WHAT IS EXPECTED - From the line bearing "LDR1: GL5516 (U2/GP5, VS)" down to the final line of the records below, give every line again exactly and add nothing.

(Modification records)
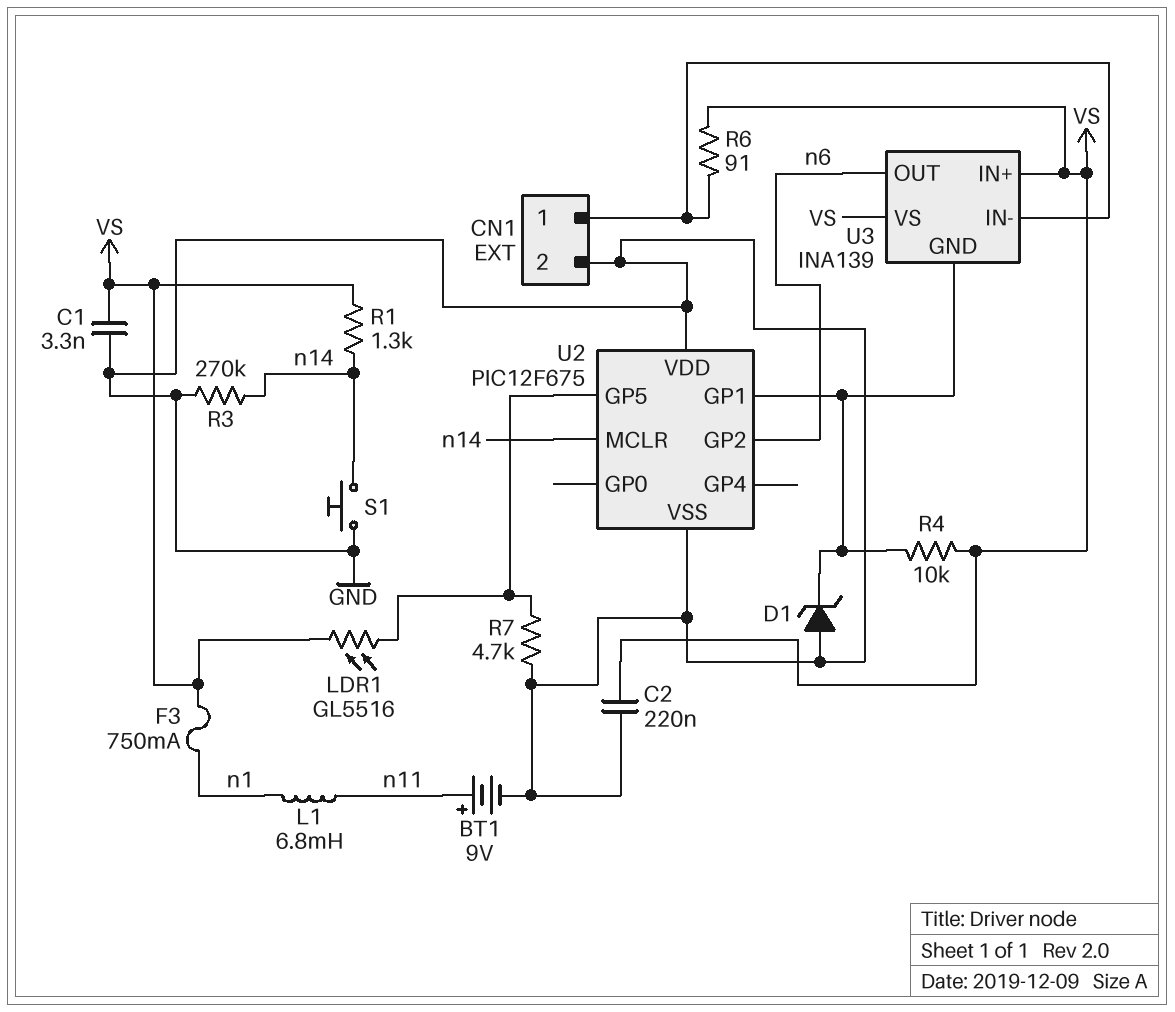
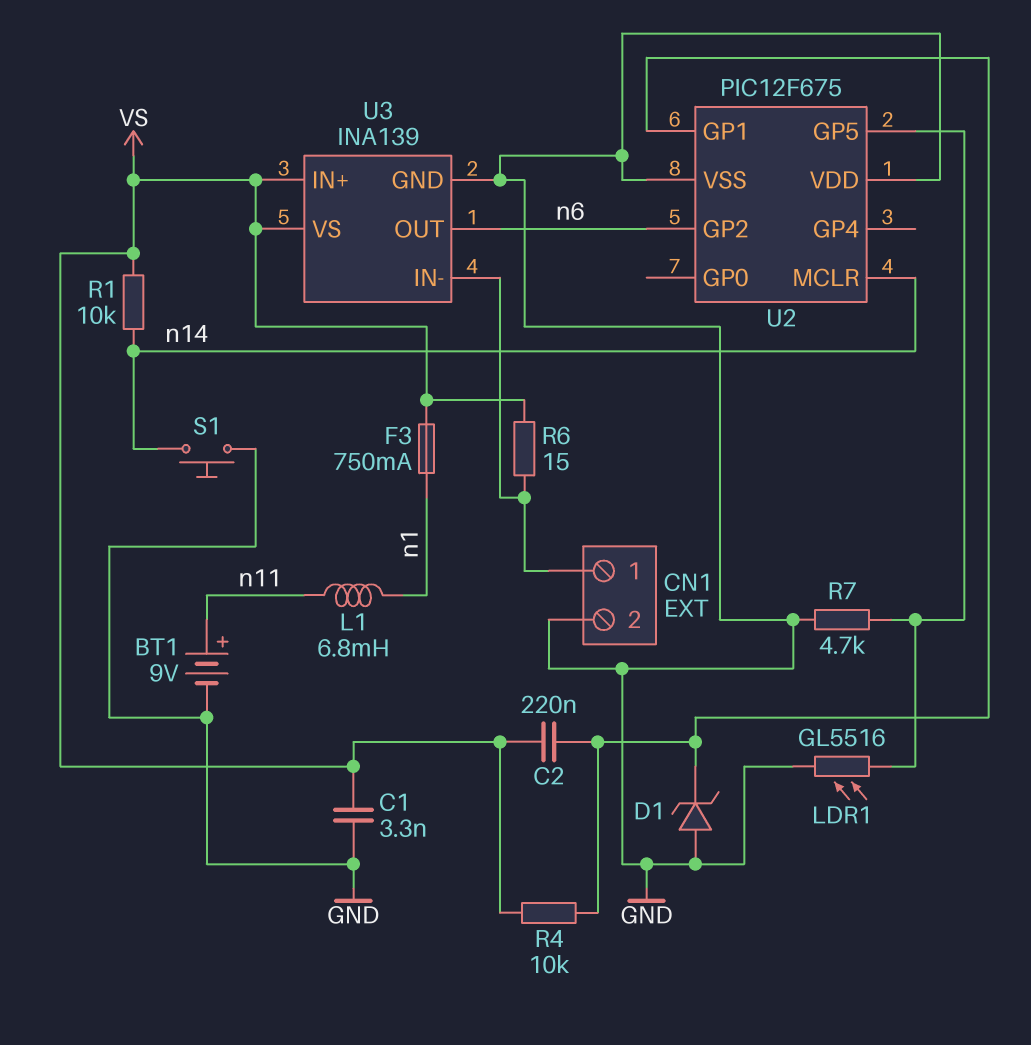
C2: 220nF (GND, VS) -> 220nF (U2/GP1, VS)
LDR1: GL5516 (U2/GP5, VS) -> GL5516 (GND, U2/GP5)
R1: 1.3k (VS, n14) -> 10k (VS, n14)
R3: 270k (GND, n14) -> none
R6: 91 (CN1/1, VS) -> 15 (CN1/1, VS)
U3 pin GND: U2/GP1 -> GND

WRITTEN ANSWER -
LDR1: GL5516 (U2/GP5, VS) -> GL5516 (GND, U2/GP5)
R1: 1.3k (VS, n14) -> 10k (VS, n14)
R3: 270k (GND, n14) -> none
R6: 91 (CN1/1, VS) -> 15 (CN1/1, VS)
U3 pin GND: U2/GP1 -> GND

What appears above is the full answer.